Problem details: Rewrite the stretch of records from the line containing "The height and width of the screenshot is (640, 383)." through the line containing "In order to click on pink" as a JSON list of strings, one string per line, with blank lines left out.

Entries supplied:
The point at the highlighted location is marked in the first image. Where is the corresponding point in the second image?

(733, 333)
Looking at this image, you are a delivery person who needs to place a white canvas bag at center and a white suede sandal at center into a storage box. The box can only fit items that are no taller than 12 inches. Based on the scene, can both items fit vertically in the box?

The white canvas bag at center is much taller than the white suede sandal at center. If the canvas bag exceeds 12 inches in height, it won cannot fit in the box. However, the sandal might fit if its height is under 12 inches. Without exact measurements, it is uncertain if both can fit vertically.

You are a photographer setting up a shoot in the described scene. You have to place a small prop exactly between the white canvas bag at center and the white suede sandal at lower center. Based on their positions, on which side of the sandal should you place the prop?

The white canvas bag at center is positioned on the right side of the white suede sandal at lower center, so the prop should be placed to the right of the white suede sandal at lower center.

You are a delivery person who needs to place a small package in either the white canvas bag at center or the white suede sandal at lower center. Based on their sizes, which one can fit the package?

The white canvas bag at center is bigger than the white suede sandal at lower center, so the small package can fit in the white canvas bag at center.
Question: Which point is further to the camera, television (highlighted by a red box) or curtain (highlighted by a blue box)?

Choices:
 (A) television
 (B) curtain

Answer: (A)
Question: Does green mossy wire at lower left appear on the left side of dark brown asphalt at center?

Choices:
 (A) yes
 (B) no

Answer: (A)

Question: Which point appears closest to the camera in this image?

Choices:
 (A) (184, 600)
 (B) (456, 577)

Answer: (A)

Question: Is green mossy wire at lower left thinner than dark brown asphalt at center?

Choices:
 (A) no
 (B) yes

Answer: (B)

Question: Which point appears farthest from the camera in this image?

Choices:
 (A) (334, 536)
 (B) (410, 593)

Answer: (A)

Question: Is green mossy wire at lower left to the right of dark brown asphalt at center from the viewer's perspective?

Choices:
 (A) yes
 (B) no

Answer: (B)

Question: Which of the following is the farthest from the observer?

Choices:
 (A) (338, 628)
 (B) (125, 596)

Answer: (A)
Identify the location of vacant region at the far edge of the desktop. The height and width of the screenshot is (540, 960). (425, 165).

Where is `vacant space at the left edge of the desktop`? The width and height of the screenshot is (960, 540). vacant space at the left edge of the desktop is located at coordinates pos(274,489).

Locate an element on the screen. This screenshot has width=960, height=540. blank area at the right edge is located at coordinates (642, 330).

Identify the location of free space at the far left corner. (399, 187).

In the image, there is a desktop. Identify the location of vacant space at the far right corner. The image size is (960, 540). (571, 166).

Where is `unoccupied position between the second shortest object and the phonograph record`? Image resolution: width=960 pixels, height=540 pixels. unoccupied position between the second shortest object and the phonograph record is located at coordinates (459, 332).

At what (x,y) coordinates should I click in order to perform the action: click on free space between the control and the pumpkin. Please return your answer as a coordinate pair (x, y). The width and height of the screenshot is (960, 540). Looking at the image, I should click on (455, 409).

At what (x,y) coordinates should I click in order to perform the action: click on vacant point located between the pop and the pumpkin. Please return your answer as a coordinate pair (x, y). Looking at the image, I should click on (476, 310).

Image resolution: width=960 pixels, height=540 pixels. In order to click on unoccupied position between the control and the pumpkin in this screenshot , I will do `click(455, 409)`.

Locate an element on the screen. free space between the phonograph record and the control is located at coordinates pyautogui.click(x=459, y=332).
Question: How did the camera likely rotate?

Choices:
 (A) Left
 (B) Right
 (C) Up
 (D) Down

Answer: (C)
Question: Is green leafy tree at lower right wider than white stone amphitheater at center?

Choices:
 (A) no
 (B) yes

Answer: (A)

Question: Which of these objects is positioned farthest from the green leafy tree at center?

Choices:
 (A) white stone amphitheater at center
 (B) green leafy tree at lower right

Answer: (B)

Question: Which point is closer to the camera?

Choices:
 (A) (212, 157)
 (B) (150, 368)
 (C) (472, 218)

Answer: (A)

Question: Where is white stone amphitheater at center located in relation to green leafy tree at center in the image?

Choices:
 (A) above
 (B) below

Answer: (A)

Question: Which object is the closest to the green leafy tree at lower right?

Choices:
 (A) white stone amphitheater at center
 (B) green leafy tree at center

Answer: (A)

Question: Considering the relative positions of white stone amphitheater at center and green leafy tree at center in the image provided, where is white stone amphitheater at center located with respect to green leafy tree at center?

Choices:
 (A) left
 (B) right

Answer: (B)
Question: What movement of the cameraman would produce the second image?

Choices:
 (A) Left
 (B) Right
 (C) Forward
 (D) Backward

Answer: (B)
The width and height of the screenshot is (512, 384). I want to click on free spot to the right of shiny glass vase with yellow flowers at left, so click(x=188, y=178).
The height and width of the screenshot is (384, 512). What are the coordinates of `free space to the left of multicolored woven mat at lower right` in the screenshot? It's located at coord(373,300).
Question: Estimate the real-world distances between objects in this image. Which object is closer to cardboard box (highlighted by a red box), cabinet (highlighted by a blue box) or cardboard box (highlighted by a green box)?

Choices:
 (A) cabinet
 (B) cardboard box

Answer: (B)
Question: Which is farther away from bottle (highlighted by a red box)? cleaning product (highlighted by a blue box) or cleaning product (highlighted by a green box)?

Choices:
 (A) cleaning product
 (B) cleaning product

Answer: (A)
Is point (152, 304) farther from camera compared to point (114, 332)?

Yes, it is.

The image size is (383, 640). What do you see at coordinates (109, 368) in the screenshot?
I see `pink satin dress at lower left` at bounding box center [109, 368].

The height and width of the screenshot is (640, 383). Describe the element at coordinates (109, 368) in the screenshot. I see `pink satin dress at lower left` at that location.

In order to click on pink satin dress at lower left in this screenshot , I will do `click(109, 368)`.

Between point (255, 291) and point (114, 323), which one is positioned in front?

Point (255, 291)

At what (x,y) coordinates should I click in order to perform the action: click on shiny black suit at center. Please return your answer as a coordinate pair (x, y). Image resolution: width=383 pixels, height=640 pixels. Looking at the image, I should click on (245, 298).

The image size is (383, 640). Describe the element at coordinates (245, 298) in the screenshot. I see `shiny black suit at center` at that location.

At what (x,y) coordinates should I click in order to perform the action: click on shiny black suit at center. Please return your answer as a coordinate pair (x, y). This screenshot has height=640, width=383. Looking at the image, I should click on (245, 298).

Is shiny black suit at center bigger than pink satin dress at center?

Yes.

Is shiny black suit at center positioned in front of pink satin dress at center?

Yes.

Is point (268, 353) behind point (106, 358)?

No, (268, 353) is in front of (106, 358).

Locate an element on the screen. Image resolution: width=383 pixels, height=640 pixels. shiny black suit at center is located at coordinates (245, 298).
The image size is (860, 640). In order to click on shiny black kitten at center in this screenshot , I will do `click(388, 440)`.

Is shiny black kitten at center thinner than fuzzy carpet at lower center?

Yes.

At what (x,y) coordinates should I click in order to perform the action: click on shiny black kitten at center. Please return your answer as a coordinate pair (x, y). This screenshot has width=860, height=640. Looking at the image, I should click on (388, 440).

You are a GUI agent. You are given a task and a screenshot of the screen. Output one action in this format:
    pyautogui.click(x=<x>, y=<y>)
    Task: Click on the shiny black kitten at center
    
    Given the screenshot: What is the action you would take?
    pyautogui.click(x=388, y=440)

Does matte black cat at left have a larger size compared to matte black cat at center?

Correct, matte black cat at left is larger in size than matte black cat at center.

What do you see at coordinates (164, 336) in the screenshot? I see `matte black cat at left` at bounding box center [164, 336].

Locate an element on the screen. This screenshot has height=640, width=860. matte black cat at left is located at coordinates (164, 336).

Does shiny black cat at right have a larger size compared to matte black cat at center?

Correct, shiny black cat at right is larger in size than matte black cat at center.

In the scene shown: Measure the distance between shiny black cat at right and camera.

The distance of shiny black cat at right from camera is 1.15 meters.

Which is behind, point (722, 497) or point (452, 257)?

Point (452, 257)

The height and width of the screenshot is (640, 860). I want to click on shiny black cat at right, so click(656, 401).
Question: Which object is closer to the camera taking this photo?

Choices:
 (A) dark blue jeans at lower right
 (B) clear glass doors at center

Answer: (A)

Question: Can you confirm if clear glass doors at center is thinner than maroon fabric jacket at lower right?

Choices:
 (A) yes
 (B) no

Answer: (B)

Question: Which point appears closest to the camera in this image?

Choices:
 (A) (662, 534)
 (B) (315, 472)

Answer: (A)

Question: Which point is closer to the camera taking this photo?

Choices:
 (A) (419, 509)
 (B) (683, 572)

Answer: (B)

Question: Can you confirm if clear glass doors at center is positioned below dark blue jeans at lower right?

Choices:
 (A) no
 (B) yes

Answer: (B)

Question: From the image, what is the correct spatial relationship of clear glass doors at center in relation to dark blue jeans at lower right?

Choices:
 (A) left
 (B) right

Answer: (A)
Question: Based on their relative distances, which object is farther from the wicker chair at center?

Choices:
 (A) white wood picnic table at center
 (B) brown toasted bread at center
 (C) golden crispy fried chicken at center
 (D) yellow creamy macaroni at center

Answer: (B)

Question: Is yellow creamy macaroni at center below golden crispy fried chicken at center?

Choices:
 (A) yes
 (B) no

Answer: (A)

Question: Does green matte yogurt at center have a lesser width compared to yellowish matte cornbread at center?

Solution for this task:
[
  "The height and width of the screenshot is (640, 383). Describe the element at coordinates (109, 368) in the screenshot. I see `pink satin dress at lower left` at that location.",
  "In order to click on pink satin dress at lower left in this screenshot , I will do `click(109, 368)`."
]